=== RECORDS FOR PROCESSING ===

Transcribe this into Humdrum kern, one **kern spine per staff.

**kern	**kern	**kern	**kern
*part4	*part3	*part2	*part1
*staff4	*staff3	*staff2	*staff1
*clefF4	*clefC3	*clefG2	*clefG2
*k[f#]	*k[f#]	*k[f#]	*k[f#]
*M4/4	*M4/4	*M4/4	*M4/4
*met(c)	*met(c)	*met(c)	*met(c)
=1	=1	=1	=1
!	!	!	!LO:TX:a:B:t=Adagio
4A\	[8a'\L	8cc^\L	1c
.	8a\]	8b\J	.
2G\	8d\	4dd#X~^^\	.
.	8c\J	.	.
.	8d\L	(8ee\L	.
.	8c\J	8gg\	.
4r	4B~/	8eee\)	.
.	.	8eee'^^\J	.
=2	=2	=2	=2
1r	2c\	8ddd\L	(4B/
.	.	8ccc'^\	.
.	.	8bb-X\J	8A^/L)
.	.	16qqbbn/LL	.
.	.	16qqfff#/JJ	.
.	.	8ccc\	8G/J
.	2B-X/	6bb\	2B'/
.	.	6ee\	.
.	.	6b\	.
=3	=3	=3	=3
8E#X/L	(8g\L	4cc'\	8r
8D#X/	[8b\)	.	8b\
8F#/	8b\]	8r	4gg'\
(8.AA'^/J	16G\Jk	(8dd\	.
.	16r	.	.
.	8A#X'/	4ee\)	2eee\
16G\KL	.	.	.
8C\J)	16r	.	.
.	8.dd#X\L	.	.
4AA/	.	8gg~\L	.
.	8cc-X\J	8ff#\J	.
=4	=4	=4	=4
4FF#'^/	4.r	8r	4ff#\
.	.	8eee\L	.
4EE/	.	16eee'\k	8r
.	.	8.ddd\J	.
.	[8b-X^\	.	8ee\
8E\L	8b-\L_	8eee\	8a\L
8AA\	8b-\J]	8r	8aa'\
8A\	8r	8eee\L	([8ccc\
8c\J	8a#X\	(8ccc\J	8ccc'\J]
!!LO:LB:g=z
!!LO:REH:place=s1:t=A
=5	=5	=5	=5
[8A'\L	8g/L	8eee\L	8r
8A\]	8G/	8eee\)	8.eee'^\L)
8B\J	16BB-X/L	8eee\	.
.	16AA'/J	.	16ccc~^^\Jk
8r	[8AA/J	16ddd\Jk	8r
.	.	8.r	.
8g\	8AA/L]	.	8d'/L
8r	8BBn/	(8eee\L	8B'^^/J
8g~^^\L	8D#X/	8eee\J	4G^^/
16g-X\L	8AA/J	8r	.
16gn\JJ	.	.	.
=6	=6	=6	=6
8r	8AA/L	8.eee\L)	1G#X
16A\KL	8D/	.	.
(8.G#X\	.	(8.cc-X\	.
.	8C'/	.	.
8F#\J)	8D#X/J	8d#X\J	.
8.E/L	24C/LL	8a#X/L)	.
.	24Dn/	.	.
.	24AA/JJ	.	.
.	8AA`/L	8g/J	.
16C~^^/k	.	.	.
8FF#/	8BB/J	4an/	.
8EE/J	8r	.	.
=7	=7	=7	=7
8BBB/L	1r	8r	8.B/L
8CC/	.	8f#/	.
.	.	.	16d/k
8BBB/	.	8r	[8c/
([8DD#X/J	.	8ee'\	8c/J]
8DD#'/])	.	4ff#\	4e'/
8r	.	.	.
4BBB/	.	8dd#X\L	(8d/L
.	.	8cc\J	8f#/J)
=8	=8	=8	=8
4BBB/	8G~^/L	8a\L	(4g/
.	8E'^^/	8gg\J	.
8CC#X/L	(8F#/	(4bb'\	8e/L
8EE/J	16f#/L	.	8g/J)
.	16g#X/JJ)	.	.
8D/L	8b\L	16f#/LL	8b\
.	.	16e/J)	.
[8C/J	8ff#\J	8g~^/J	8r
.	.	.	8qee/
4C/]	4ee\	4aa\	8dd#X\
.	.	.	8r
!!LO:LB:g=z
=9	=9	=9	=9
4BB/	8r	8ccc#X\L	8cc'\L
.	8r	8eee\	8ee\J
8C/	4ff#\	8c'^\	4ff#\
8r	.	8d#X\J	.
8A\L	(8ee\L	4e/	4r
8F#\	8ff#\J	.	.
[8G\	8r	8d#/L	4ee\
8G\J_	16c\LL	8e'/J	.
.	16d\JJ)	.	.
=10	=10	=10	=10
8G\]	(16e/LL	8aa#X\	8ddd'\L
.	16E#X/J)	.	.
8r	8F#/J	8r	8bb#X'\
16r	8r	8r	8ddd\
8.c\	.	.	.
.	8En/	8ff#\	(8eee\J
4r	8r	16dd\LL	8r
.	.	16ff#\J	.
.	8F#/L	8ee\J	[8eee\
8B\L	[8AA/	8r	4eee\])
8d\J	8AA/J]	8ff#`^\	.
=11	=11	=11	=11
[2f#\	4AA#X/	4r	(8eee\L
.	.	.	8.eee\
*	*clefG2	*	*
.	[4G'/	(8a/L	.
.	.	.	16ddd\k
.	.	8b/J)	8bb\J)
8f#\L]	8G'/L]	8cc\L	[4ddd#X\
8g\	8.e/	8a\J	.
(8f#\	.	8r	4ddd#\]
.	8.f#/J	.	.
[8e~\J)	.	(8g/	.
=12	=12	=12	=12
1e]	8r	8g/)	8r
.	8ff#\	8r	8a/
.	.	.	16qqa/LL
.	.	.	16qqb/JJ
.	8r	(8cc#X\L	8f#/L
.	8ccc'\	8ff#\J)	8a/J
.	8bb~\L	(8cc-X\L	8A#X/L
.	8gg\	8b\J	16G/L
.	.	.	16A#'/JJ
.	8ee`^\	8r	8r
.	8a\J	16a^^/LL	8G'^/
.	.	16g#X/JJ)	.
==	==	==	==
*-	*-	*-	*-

===

STATED PROBLEM
Please extract each line of the items above that contains the word "kern".

ANSWER TO THE TASK
Transcribe this into Humdrum kern, one **kern spine per staff.
**kern	**kern	**kern	**kern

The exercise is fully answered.